* PROBLEM
Using the material below, repeat exactly the lines from the one with "purple cactus: 2 -> 3" through the one with "white light bulb: 1 -> 0", ends included, without any images.

* DATA SUPPLIED
○ ○ ○
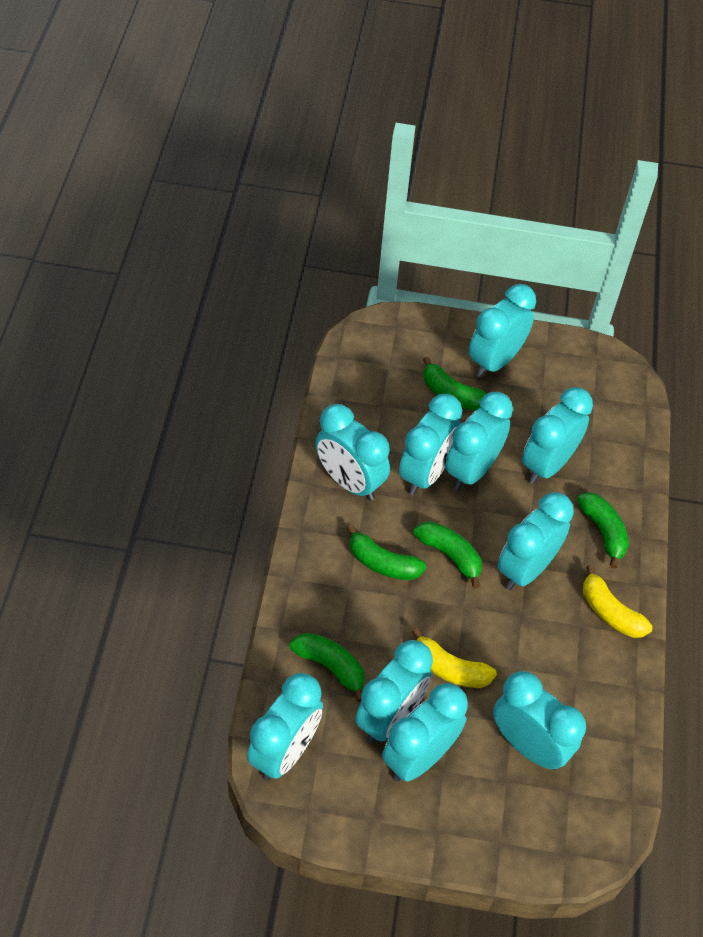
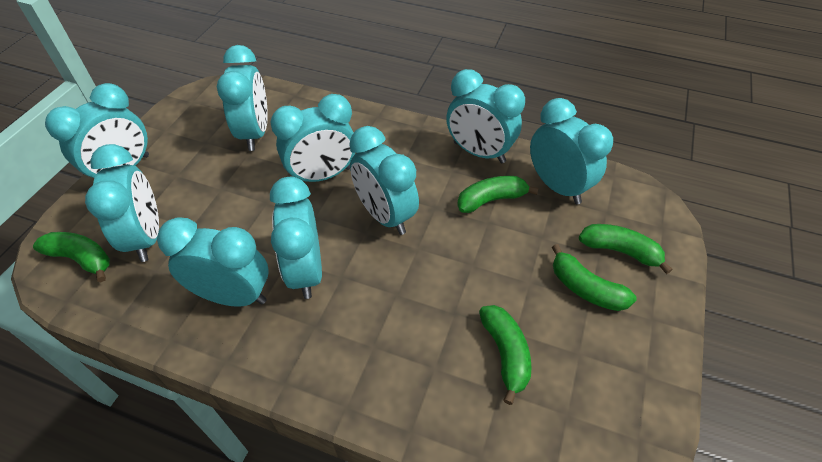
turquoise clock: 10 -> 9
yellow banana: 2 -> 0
○ ○ ○
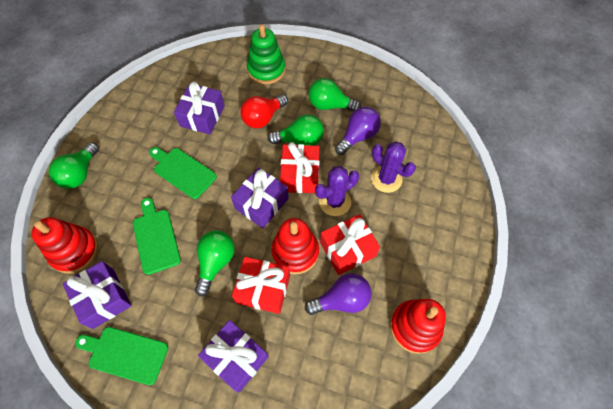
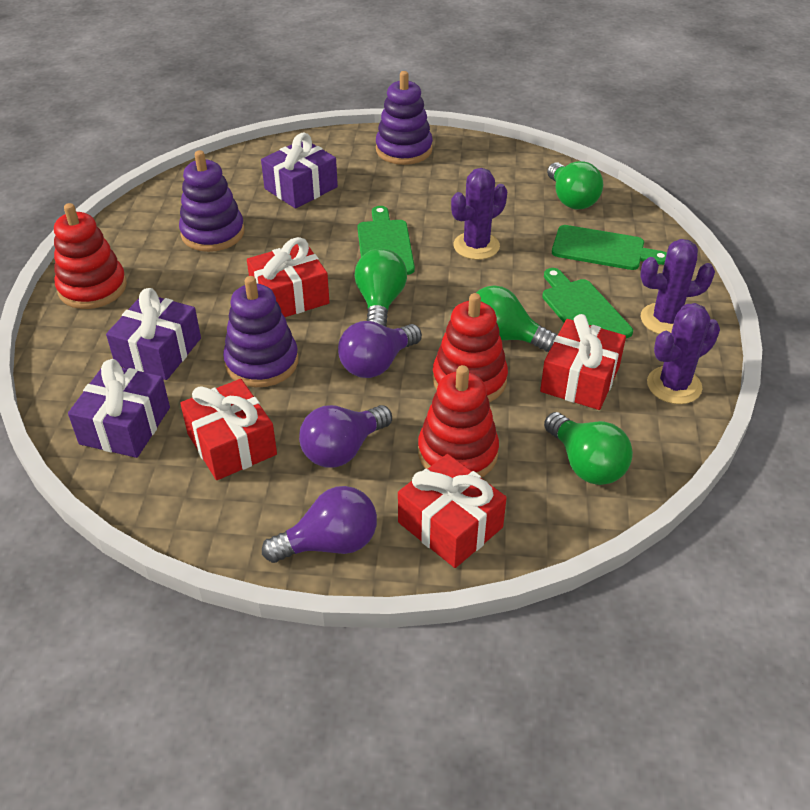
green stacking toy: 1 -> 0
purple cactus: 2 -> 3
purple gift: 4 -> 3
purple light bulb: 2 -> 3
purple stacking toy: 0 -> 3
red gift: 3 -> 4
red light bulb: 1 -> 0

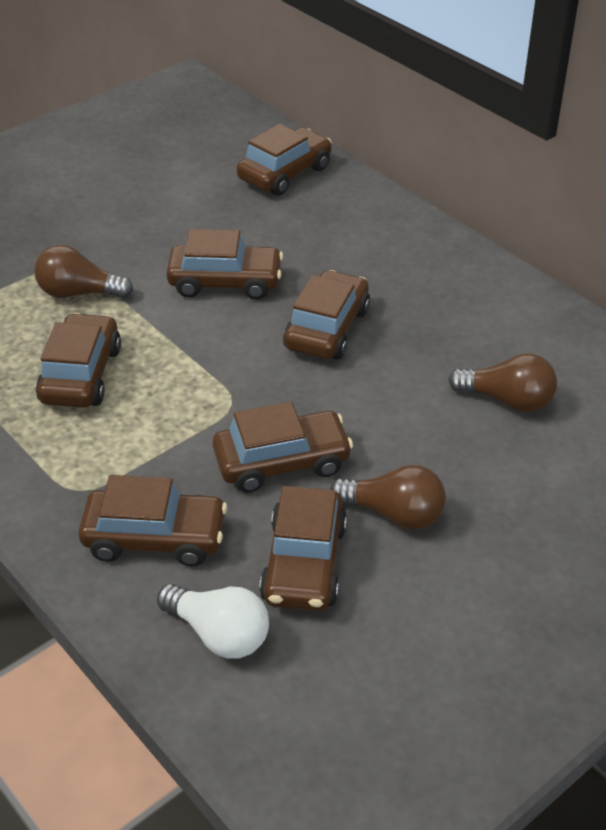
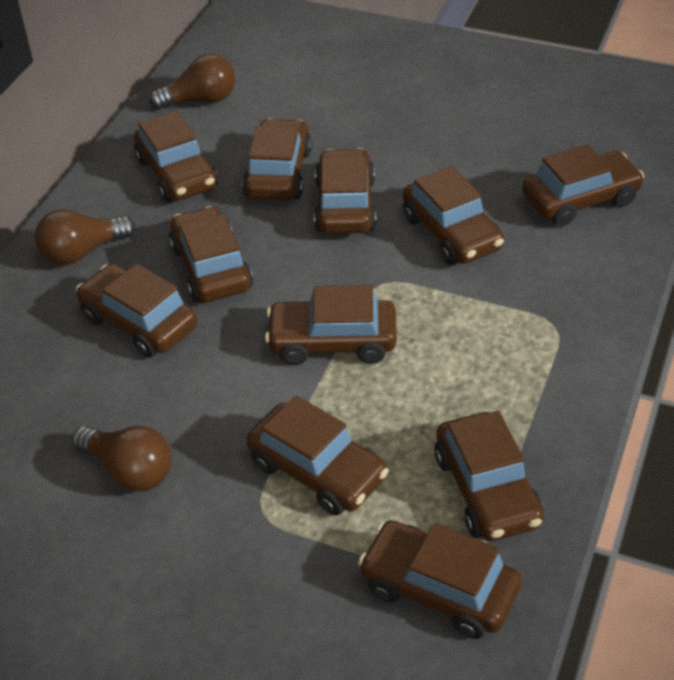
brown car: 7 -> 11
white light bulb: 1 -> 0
○ ○ ○
* TASK RESPONSE
purple cactus: 2 -> 3
purple gift: 4 -> 3
purple light bulb: 2 -> 3
purple stacking toy: 0 -> 3
red gift: 3 -> 4
red light bulb: 1 -> 0

brown car: 7 -> 11
white light bulb: 1 -> 0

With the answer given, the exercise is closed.